Stored items from a collection:
*** Block opens ***
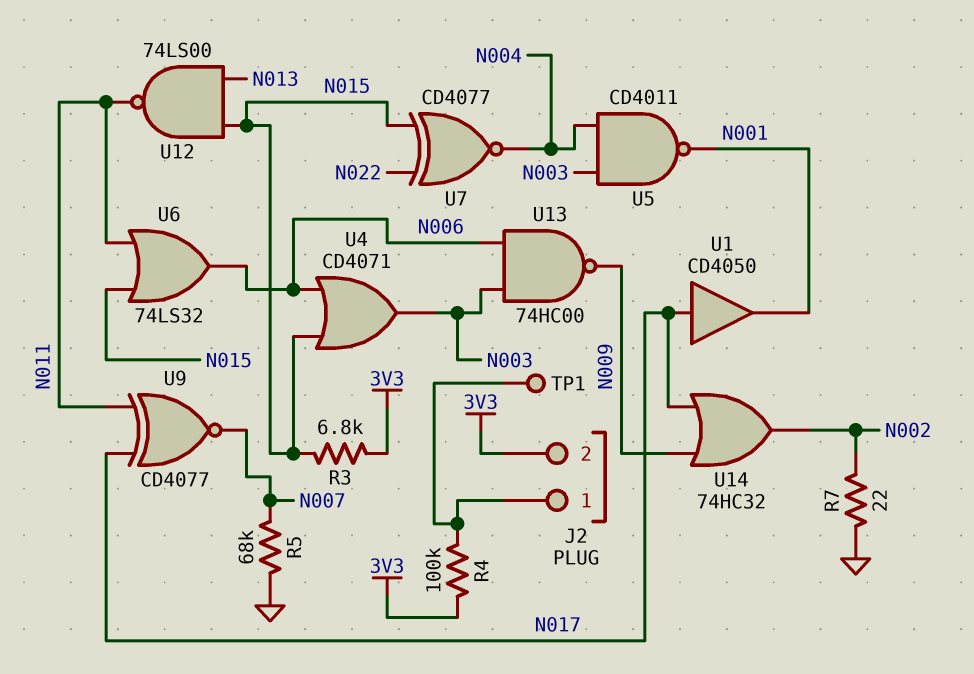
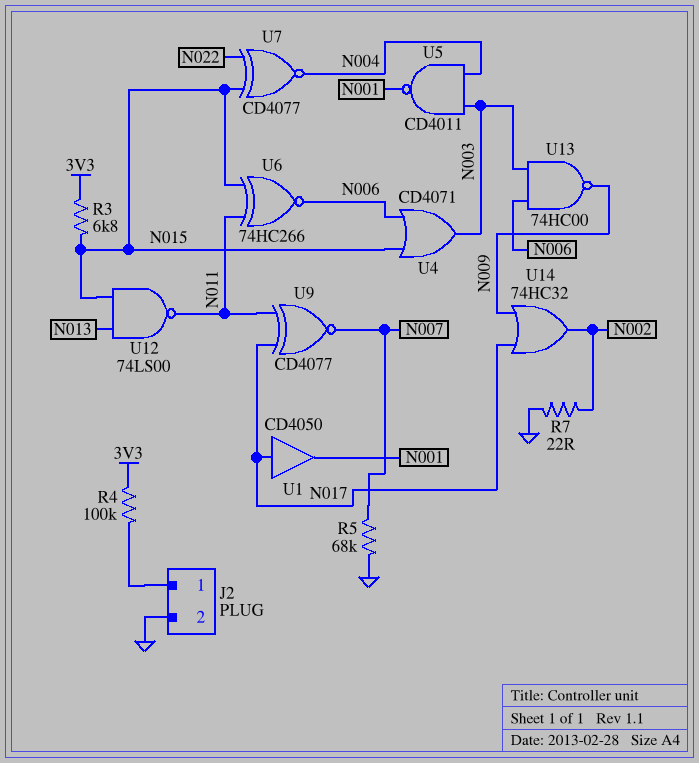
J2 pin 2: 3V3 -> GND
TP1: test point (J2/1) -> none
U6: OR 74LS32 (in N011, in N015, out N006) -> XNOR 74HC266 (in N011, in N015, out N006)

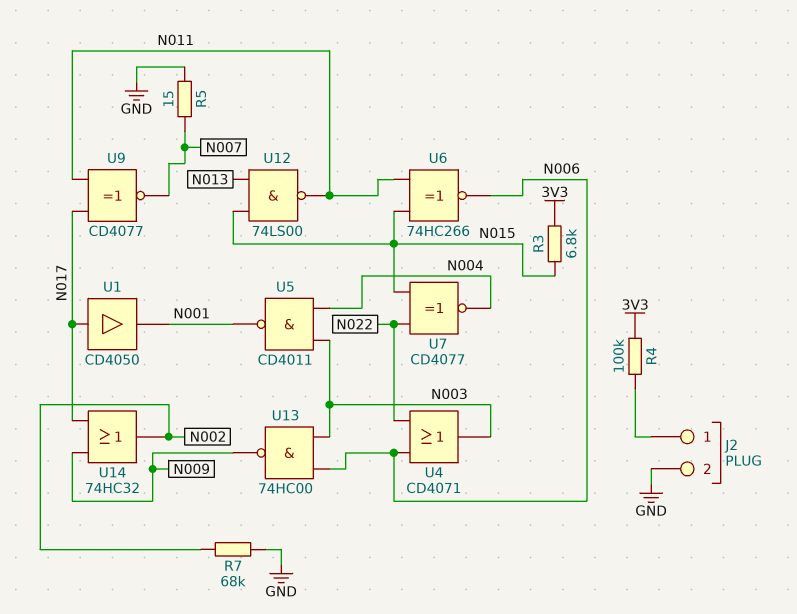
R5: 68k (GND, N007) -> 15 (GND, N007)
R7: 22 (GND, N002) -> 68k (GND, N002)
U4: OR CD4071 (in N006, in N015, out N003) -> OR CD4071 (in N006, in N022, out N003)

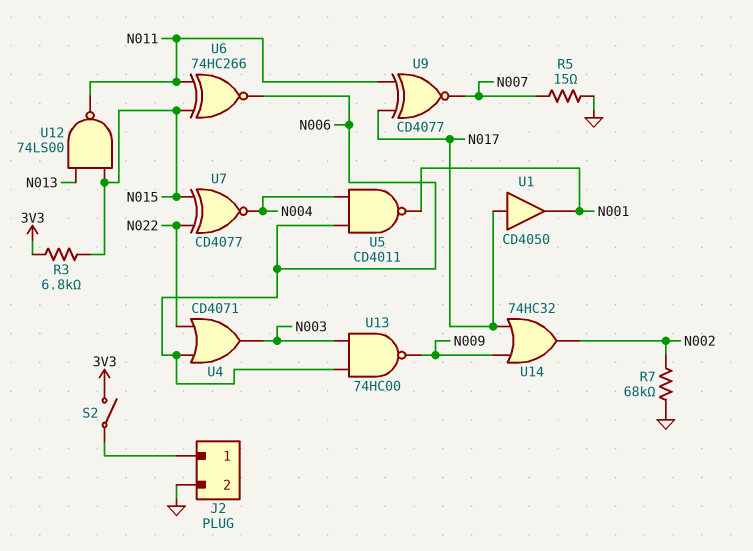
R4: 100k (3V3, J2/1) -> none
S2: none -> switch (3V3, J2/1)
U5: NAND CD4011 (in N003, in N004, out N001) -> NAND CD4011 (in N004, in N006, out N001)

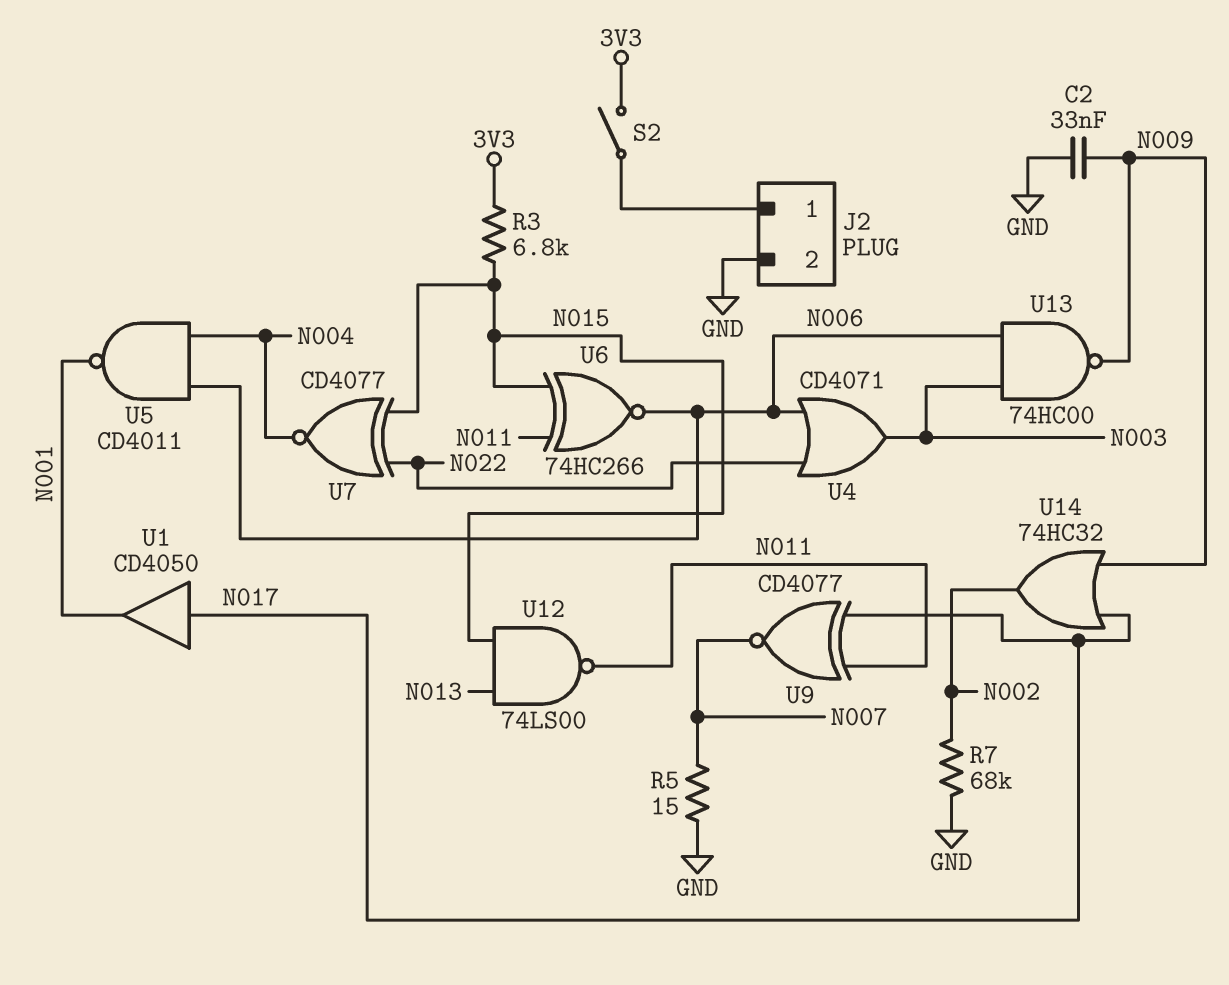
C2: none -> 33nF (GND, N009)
*** Block closes ***
*** Block opens ***
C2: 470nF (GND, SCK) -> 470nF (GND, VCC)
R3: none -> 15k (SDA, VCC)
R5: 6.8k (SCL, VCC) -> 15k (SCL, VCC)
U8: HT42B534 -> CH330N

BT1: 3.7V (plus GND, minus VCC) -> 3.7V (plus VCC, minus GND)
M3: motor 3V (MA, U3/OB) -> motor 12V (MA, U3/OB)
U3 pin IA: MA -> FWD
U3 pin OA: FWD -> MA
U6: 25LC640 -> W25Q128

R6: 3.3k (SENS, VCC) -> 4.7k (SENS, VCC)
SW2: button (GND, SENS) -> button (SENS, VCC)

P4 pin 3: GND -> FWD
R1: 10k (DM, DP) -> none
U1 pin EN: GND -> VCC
*** Block closes ***
*** Block opens ***
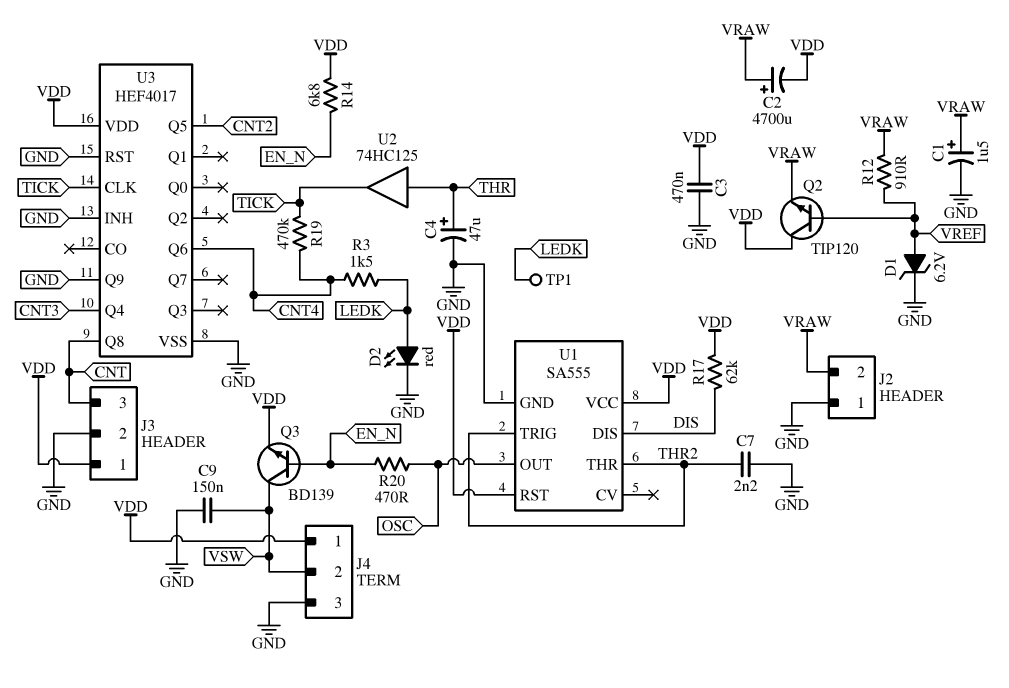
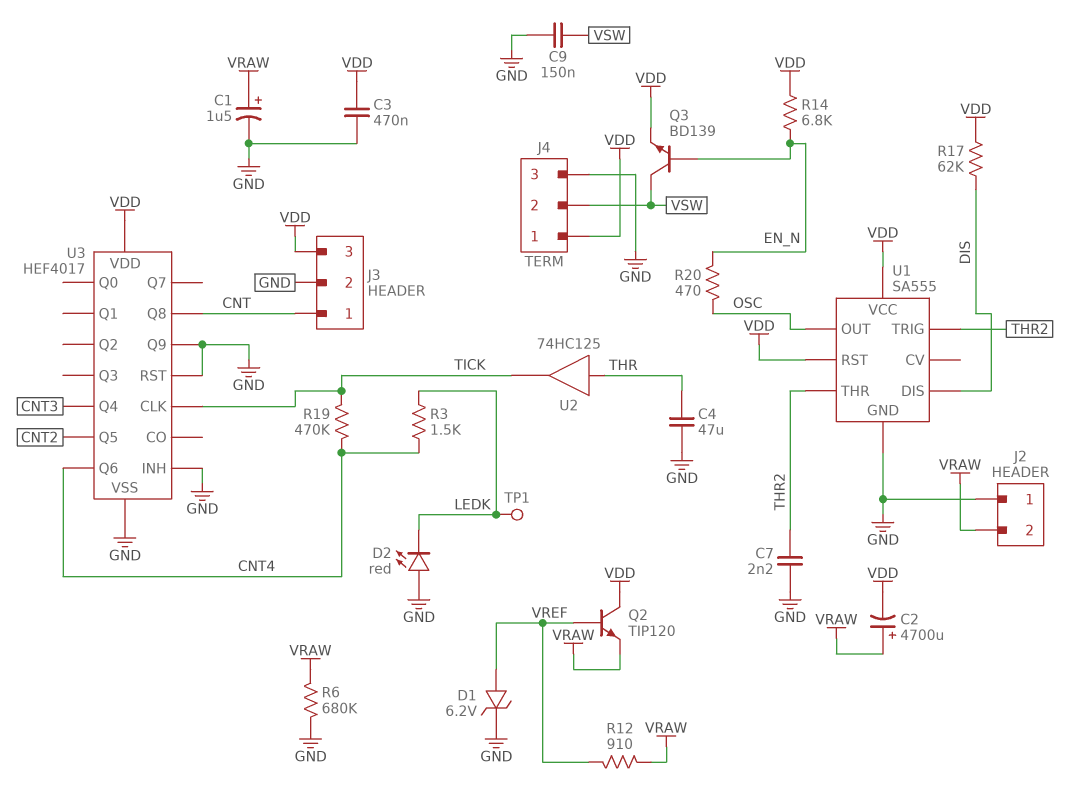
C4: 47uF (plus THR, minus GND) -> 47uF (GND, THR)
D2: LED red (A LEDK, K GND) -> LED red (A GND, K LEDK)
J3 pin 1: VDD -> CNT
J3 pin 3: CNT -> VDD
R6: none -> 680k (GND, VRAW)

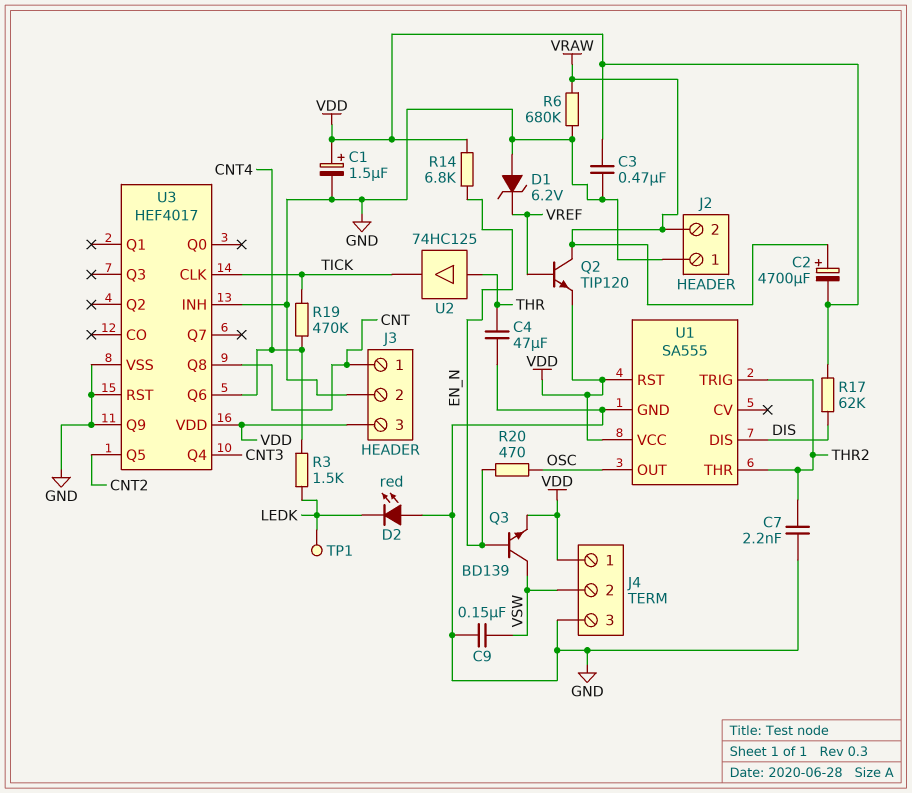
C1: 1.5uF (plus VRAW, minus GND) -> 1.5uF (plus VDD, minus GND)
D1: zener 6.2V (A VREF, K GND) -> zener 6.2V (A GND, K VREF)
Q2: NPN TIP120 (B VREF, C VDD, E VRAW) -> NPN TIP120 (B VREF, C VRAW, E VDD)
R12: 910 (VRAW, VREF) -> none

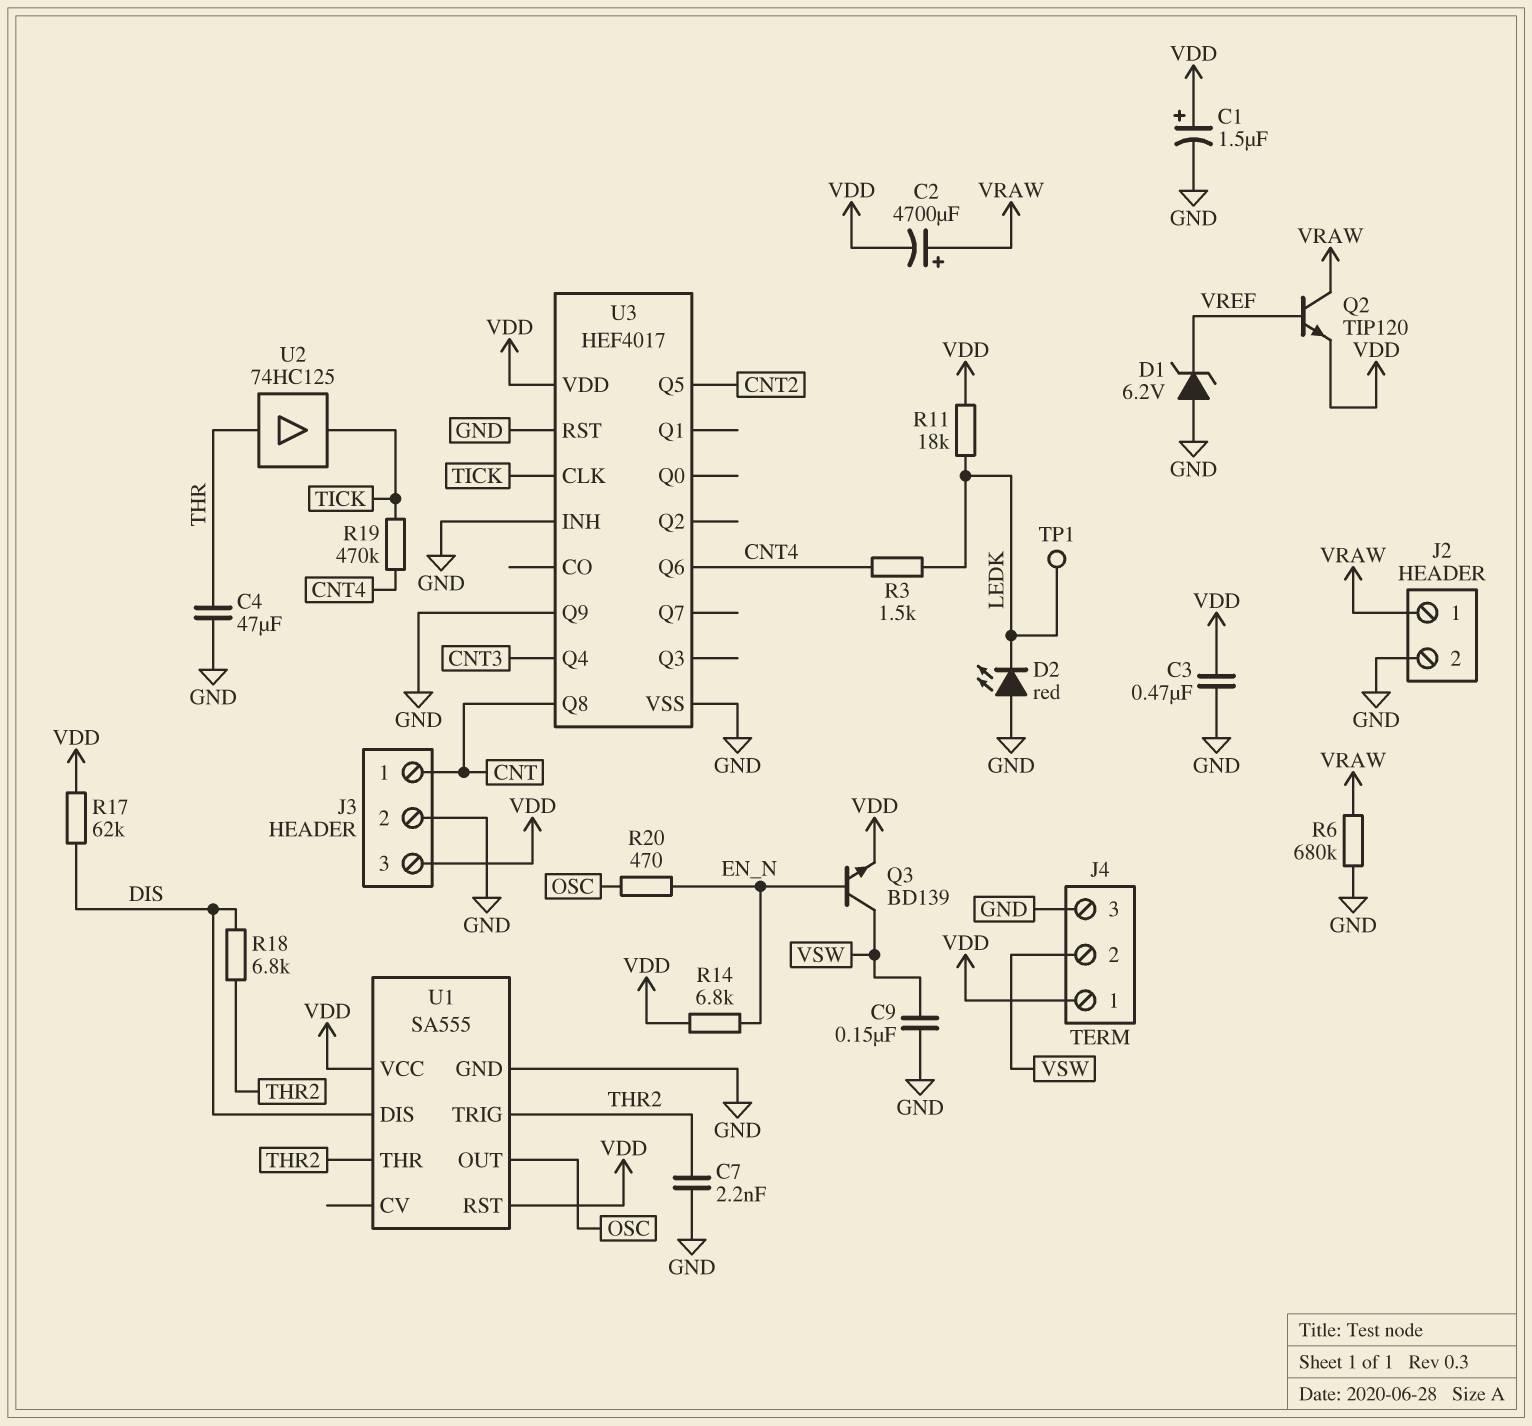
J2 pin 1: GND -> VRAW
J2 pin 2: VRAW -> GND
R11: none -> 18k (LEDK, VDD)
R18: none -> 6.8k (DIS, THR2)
*** Block closes ***
Exercise: For this exercise, please output exactly the lines above starting at the line with "SW2: button (GND, SENS) -> button (SENS, VCC)" and ending at the line with "U1 pin EN: GND -> VCC", ends included.

Reply:
SW2: button (GND, SENS) -> button (SENS, VCC)

P4 pin 3: GND -> FWD
R1: 10k (DM, DP) -> none
U1 pin EN: GND -> VCC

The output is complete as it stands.